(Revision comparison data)
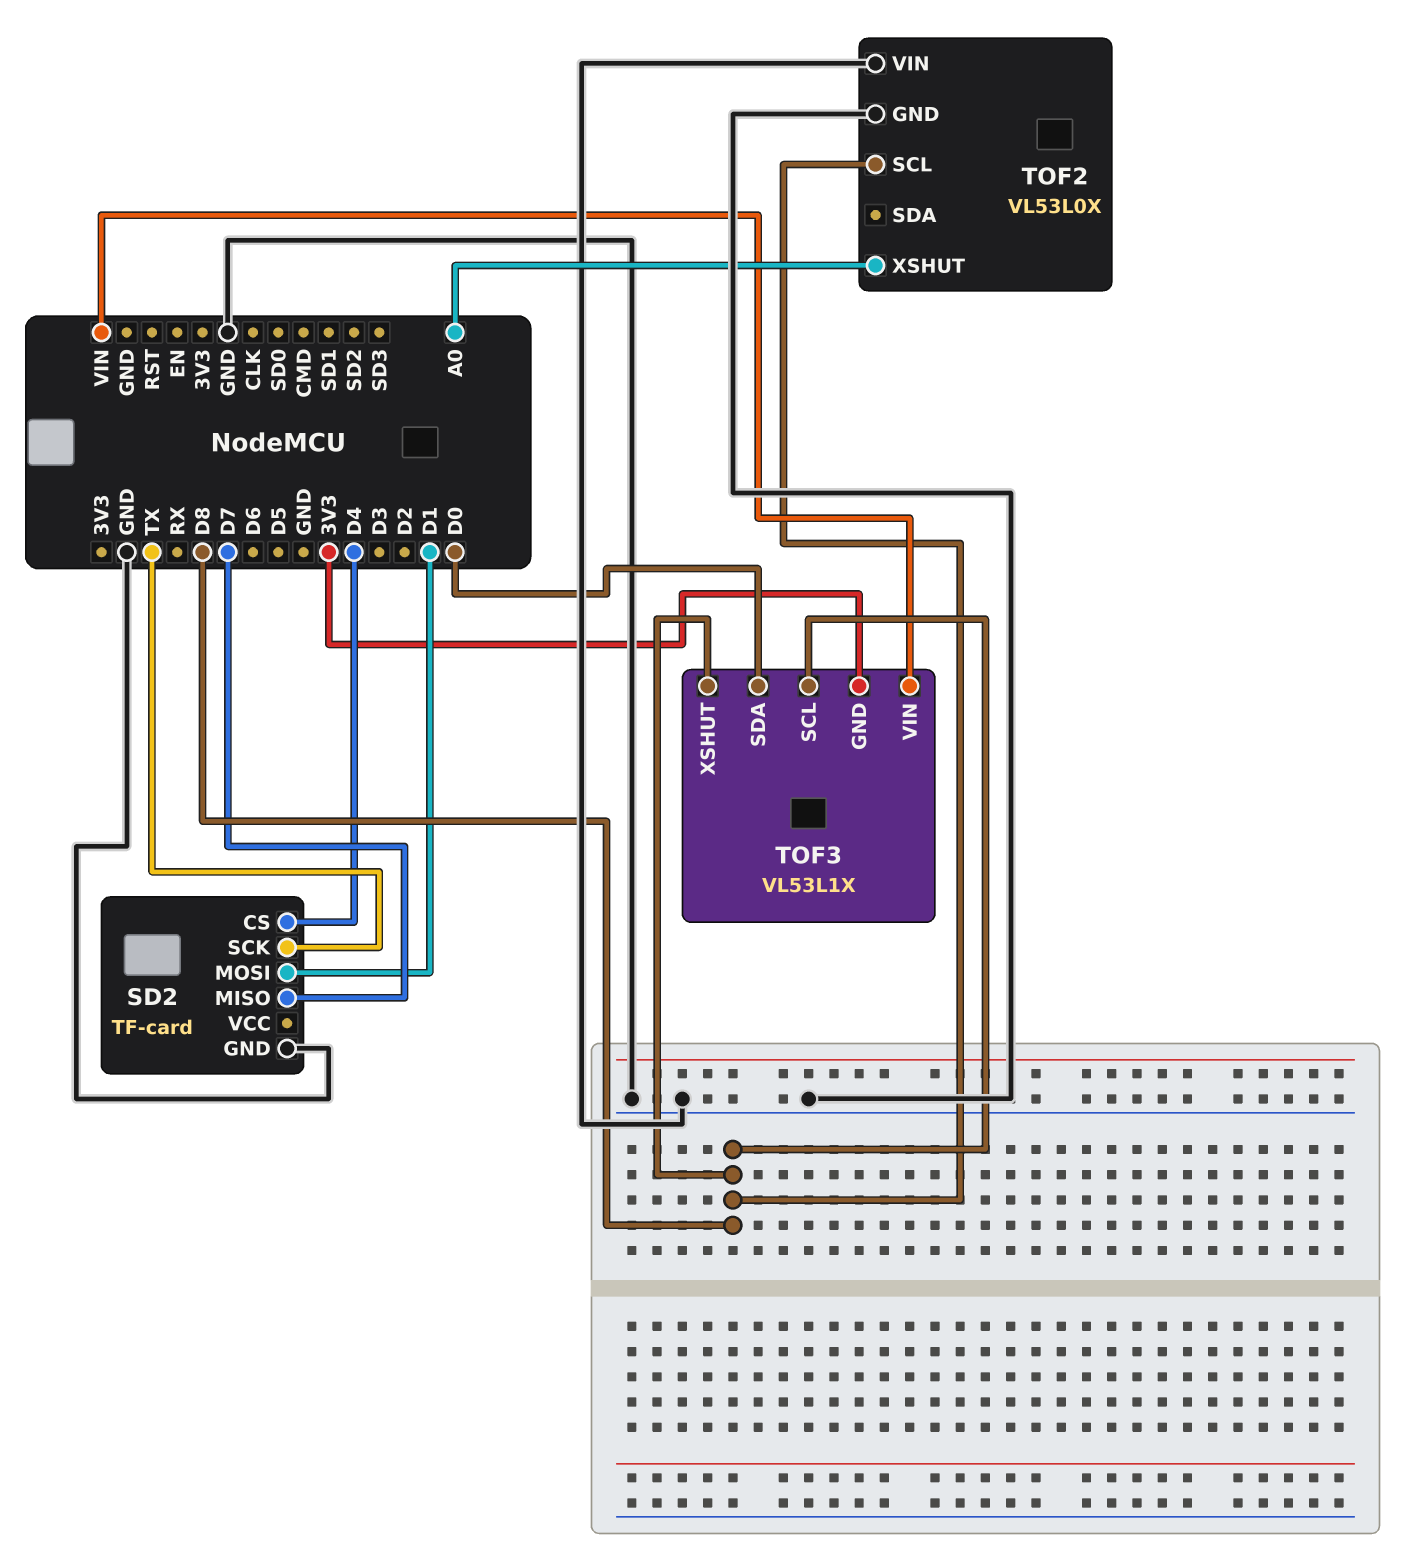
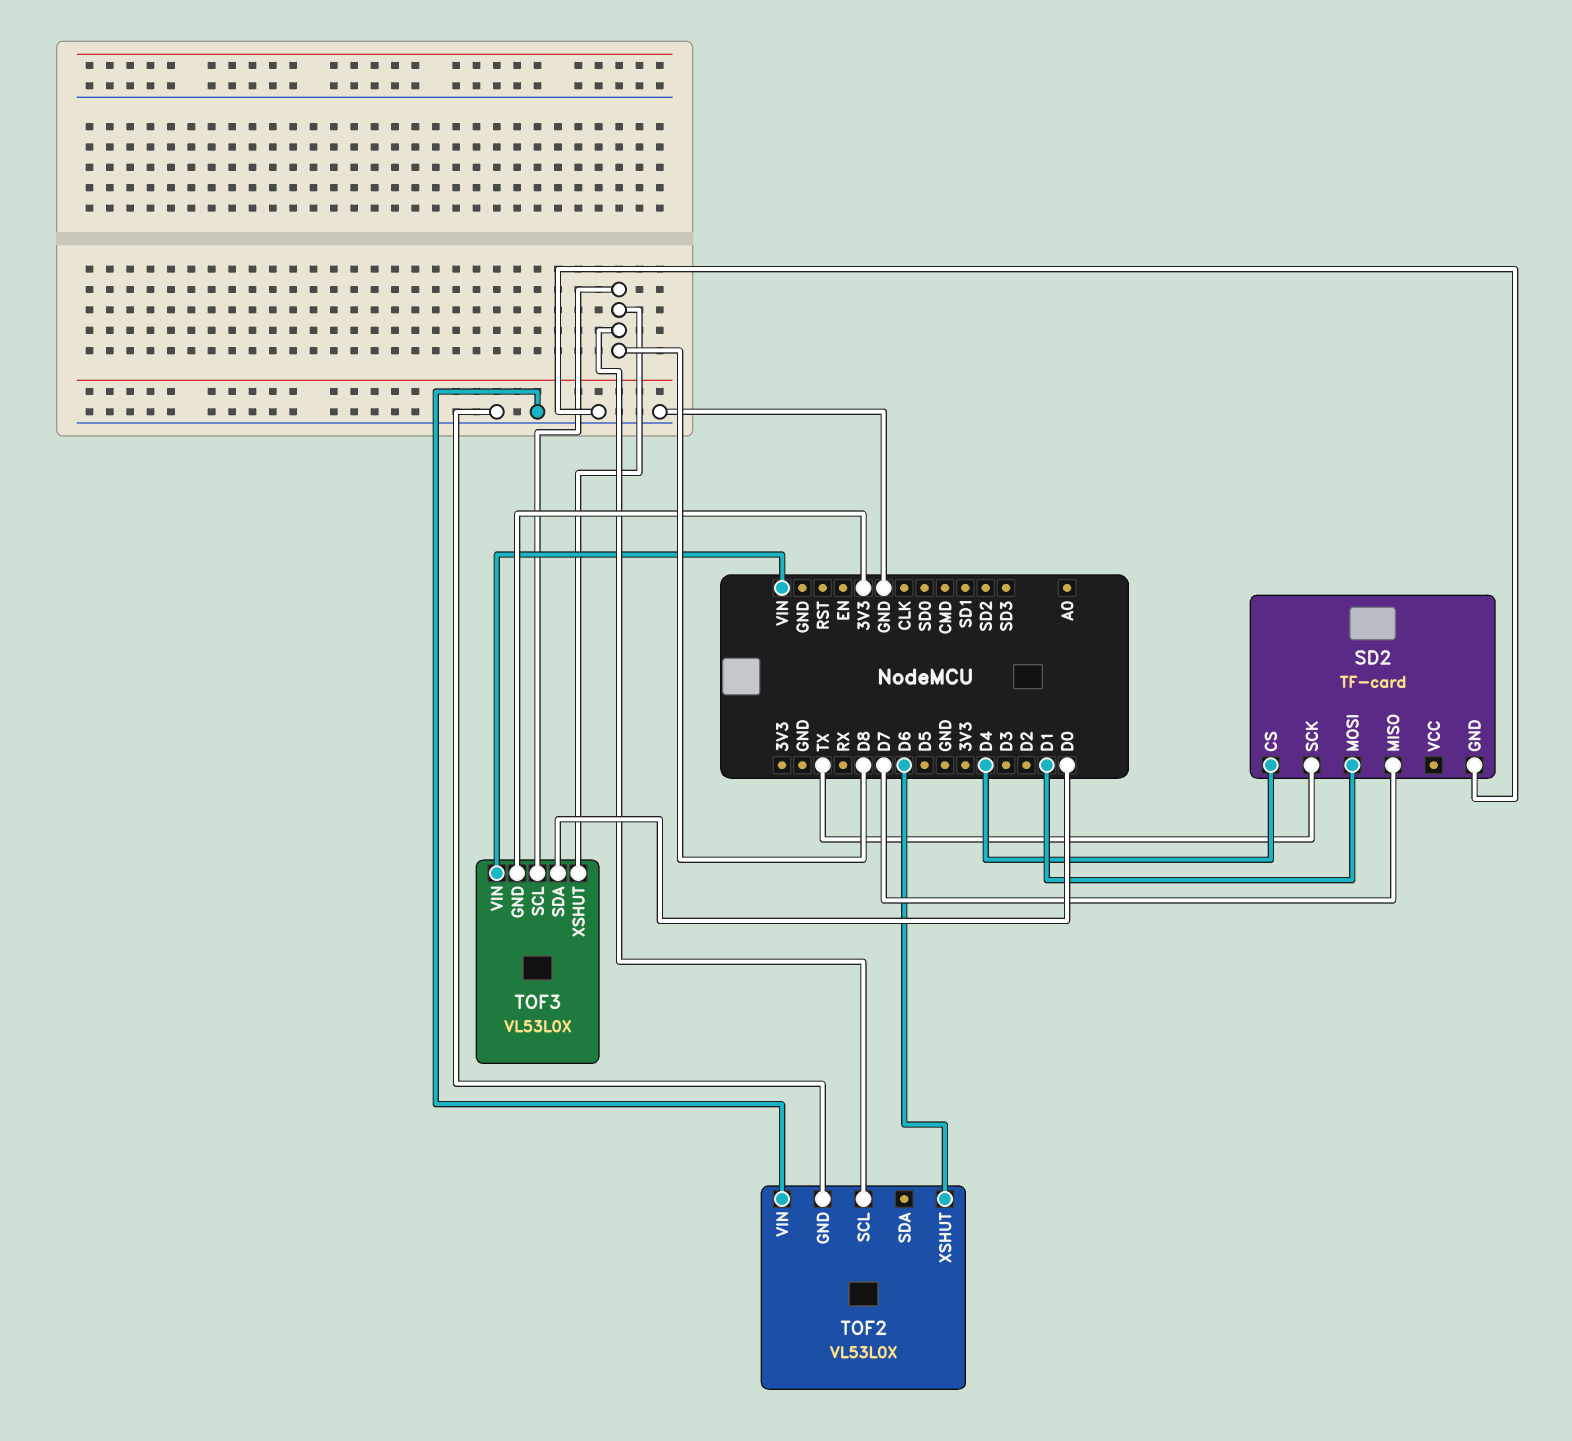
TOF2 pin XSHUT: A0 -> D6
TOF3: VL53L1X -> VL53L0X

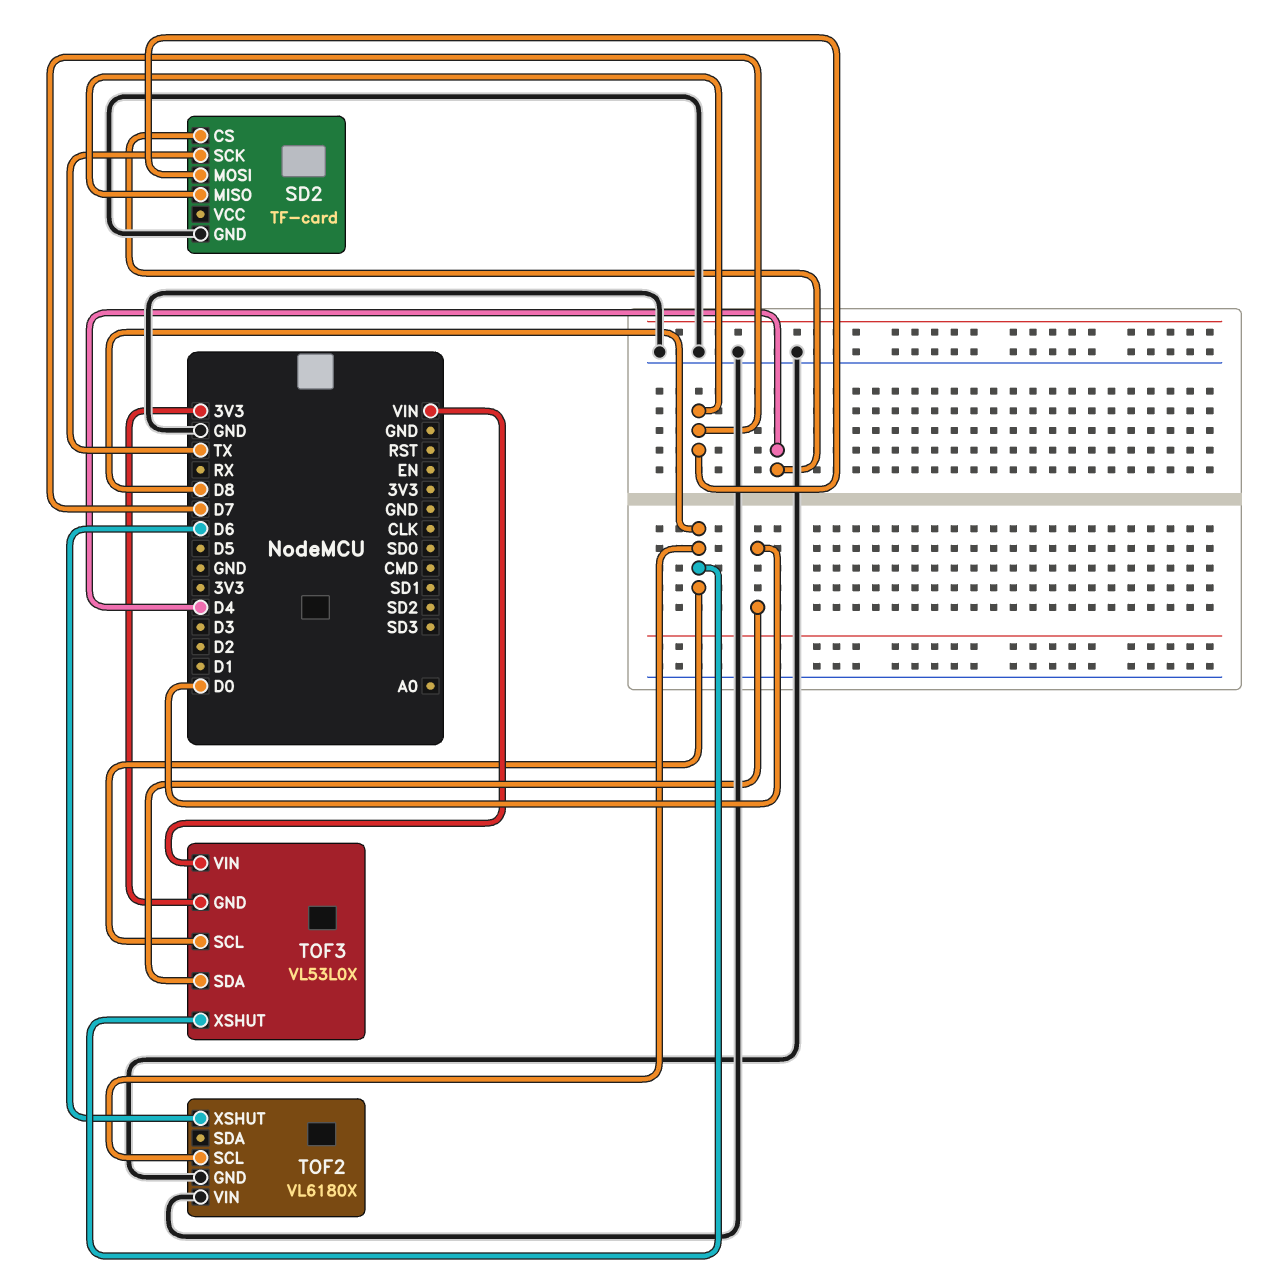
SD2 pin MOSI: D1 -> D7
TOF2: VL53L0X -> VL6180X

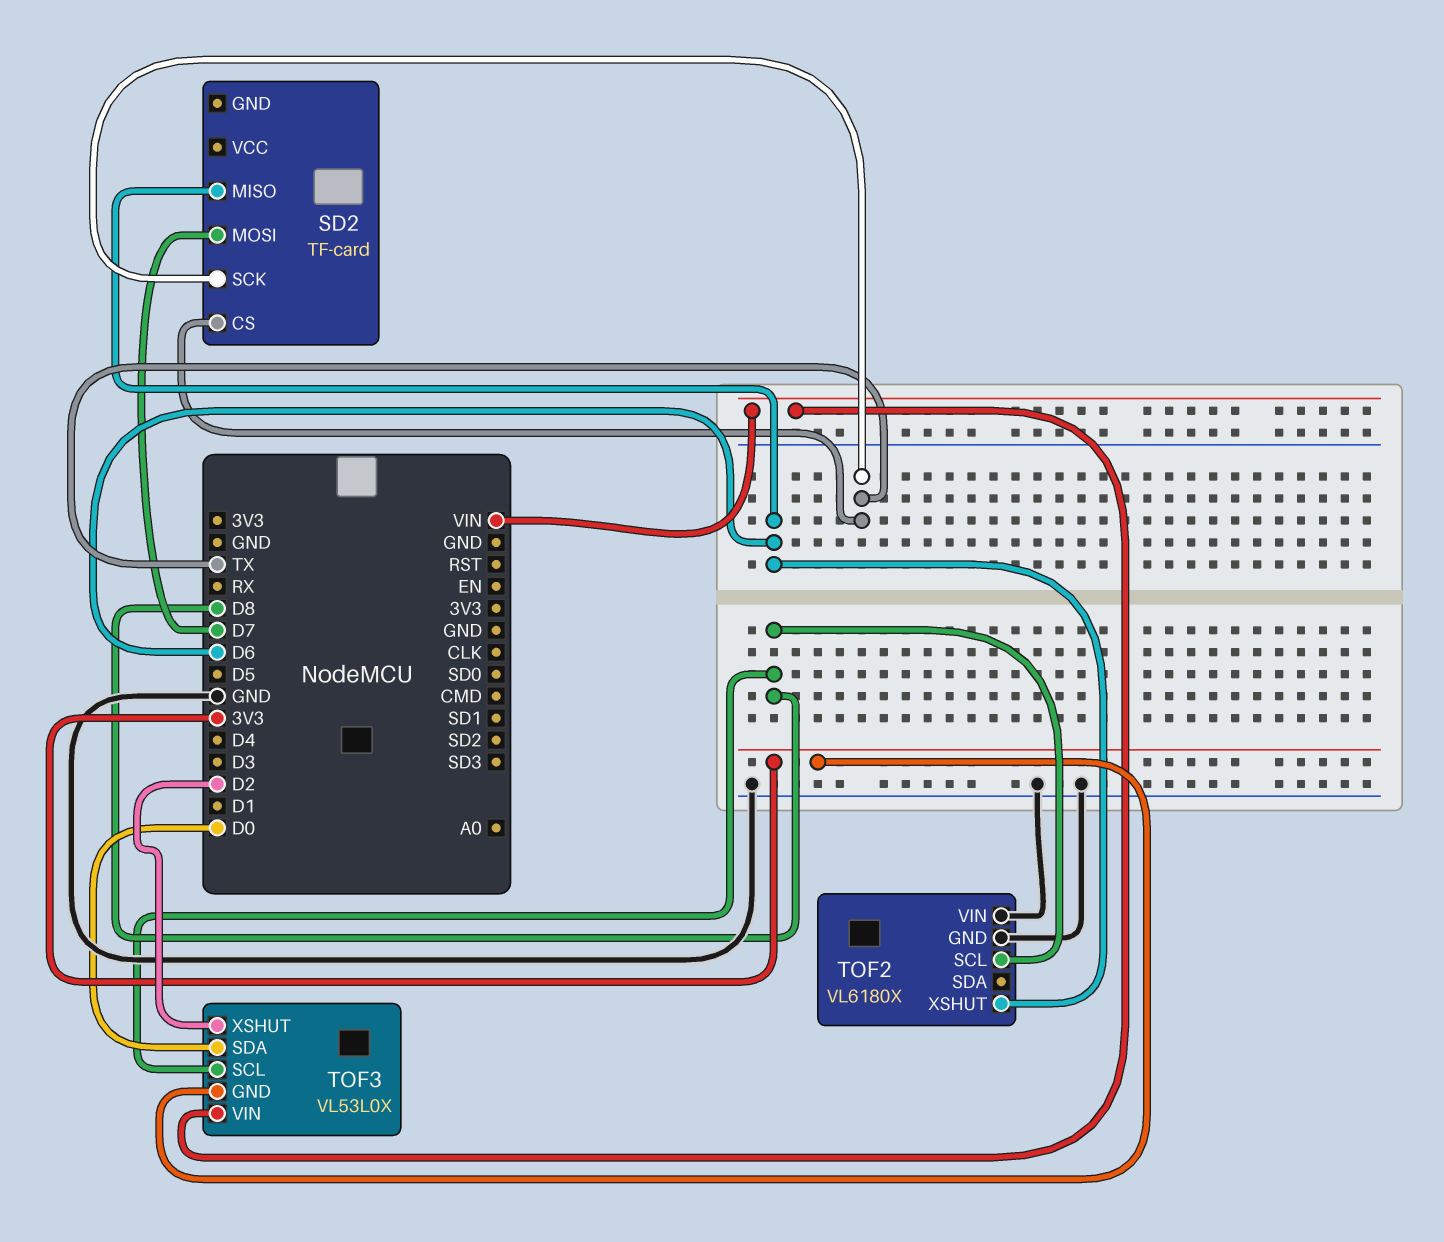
SD2 pin CS: D4 -> TX
SD2 pin GND: GND -> none
SD2 pin MISO: D7 -> D6
TOF3 pin XSHUT: D8 -> D2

● Brief
Each line of the data that contains "XSHUT" belongs in the answer.

● Task response
TOF2 pin XSHUT: A0 -> D6
TOF3 pin XSHUT: D8 -> D2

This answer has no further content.